* What to work on:
How many lines in the entries below contain the word "cyan"? Answer with the number and nothing else.

* Material for this exercise:

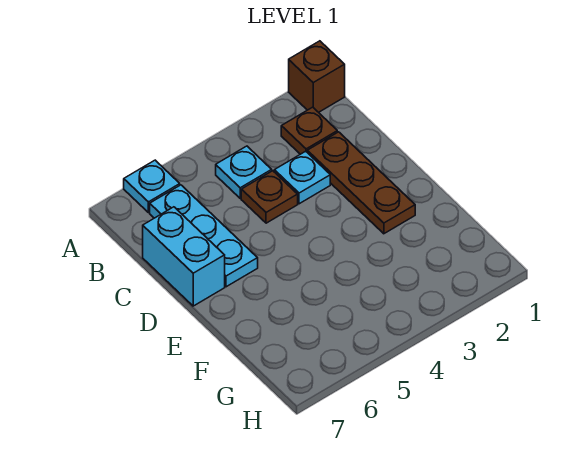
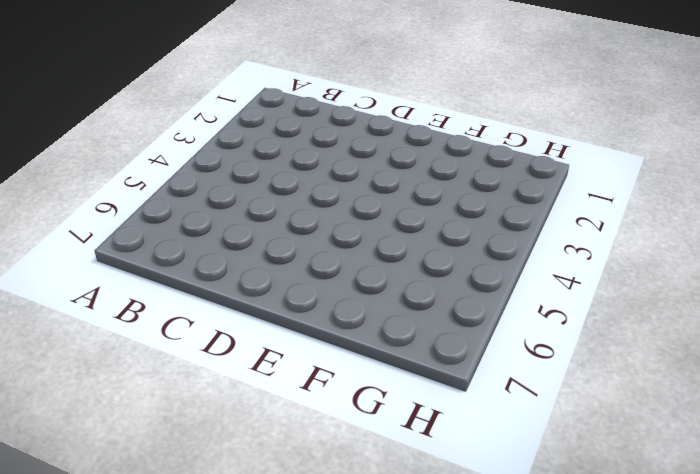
none -> brown brick A1 level 1
none -> cyan plate A6 level 1

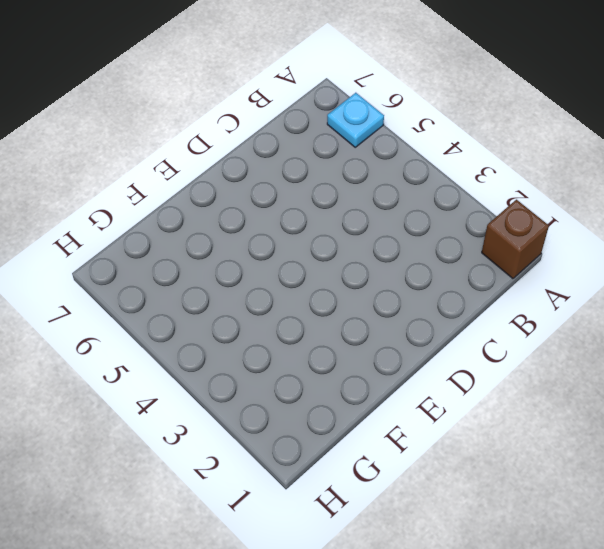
none -> brown plate B2 level 1
none -> cyan plate B4 level 1

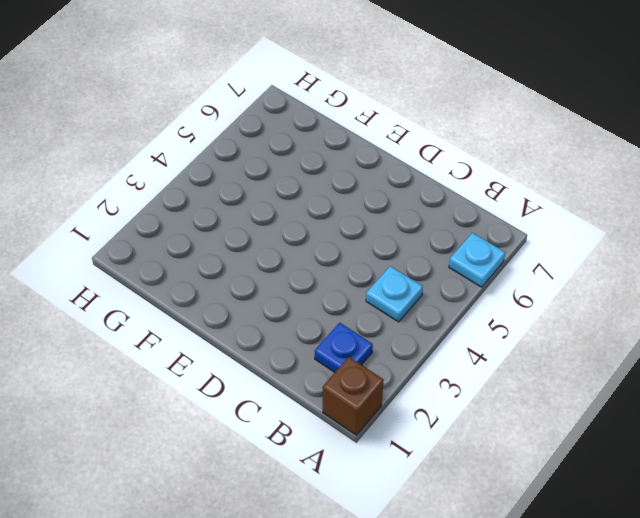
blue plate B2 level 1 -> brown plate B2 level 1
none -> cyan plate B6:D6 level 1
none -> brown plate C2:E2 level 1

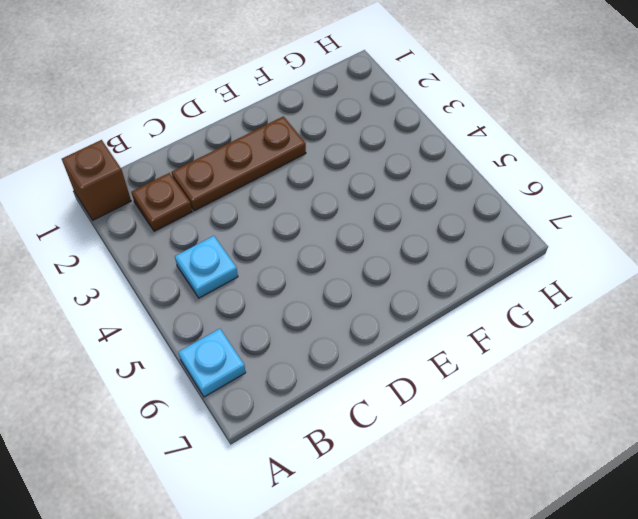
none -> cyan plate B6:D6 level 1
none -> cyan plate C3 level 1

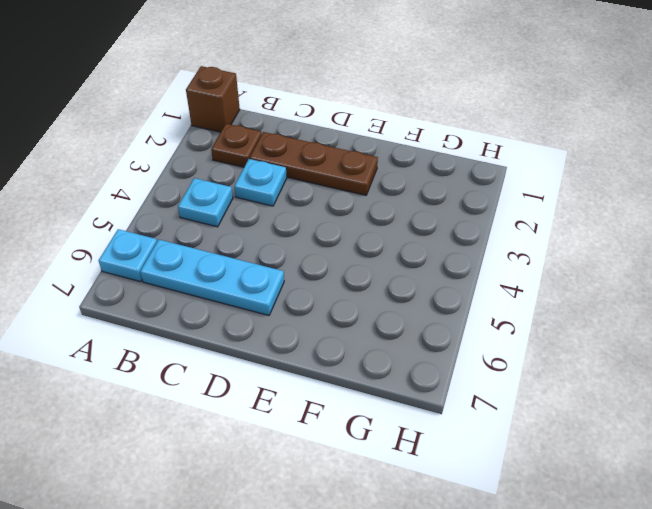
none -> brown plate C4 level 1
none -> cyan brick C7:D7 level 1

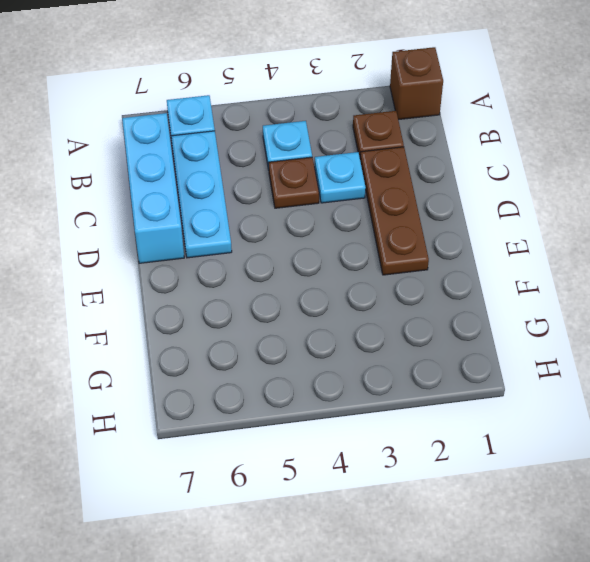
cyan brick B7:D7 level 1 -> cyan brick C7:D7 level 1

* Written solution:
7